=== DATA PROVIDED ===

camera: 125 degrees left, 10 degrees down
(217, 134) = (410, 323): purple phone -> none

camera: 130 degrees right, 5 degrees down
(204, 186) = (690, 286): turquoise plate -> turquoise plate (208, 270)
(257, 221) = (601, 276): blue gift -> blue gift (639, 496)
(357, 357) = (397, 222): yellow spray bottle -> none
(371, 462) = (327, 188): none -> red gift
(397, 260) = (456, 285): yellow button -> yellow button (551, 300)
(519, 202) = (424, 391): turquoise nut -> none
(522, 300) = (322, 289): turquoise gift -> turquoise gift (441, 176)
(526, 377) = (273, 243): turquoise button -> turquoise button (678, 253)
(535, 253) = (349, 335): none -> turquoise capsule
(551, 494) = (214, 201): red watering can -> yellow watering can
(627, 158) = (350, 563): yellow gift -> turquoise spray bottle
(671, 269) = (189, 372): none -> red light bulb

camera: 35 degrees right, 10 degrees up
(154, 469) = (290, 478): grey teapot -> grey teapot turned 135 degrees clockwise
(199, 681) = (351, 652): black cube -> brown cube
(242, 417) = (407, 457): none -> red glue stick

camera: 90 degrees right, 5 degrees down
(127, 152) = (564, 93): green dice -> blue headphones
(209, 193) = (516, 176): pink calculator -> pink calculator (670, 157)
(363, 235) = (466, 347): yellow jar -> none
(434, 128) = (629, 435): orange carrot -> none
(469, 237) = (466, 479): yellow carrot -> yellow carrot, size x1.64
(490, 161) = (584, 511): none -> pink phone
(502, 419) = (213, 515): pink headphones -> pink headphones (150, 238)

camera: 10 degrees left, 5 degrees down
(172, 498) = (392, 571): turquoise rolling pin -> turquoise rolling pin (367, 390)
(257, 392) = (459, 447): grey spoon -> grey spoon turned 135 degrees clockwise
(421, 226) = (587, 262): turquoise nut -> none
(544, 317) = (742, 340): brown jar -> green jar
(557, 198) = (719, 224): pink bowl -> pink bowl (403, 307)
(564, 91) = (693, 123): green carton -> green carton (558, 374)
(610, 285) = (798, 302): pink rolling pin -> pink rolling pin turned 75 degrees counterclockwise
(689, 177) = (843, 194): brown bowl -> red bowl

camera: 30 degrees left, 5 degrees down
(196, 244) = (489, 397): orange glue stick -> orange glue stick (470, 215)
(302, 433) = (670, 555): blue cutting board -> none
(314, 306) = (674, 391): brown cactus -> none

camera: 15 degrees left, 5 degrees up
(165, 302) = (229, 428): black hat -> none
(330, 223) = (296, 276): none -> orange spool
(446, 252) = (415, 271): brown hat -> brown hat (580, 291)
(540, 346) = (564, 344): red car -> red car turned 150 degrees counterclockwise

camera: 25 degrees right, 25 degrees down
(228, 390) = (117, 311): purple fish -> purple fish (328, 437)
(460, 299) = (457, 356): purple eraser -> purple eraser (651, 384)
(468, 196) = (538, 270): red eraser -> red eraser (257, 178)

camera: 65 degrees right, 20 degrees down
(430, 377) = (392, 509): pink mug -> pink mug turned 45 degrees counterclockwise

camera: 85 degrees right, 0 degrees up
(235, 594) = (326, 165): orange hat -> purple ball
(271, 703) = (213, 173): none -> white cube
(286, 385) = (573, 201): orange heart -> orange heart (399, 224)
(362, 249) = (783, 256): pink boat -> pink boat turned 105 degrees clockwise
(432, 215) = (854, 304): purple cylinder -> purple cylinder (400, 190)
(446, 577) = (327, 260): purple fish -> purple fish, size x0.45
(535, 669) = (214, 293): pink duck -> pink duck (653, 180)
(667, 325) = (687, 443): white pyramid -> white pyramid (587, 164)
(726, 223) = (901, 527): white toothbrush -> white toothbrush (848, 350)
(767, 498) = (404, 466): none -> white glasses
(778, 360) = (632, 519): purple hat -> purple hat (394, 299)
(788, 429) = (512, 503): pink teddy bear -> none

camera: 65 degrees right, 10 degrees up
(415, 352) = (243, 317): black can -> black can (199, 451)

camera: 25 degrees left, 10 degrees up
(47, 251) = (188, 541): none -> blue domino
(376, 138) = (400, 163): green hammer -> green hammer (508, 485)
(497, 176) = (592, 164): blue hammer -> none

===

INSTRUCTIONS FOR THE TASK — Return each line of the entries that holds the string "gift".

ANSWER FOR THE TASK —
(257, 221) = (601, 276): blue gift -> blue gift (639, 496)
(371, 462) = (327, 188): none -> red gift
(522, 300) = (322, 289): turquoise gift -> turquoise gift (441, 176)
(627, 158) = (350, 563): yellow gift -> turquoise spray bottle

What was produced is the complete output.